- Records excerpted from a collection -
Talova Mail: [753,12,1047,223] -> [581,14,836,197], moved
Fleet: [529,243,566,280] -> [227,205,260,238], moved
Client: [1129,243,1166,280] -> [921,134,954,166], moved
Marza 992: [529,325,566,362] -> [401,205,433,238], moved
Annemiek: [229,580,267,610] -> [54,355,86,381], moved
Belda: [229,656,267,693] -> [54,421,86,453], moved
--
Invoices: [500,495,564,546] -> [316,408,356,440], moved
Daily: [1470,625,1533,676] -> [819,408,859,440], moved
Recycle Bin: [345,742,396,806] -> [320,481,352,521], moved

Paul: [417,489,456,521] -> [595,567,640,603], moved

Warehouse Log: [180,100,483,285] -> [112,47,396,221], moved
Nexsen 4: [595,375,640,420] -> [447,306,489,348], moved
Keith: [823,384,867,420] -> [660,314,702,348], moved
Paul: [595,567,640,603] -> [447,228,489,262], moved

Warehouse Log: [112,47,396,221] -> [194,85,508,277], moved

- AIM OF THE TASK -
Exactly the lines above from the one with "Talova Mail: [753,12,1047,223]" to the one with "Belda: [229,656,267,693] ->", both included, are to be quoted; leave the rest out.

- RESPONSE -
Talova Mail: [753,12,1047,223] -> [581,14,836,197], moved
Fleet: [529,243,566,280] -> [227,205,260,238], moved
Client: [1129,243,1166,280] -> [921,134,954,166], moved
Marza 992: [529,325,566,362] -> [401,205,433,238], moved
Annemiek: [229,580,267,610] -> [54,355,86,381], moved
Belda: [229,656,267,693] -> [54,421,86,453], moved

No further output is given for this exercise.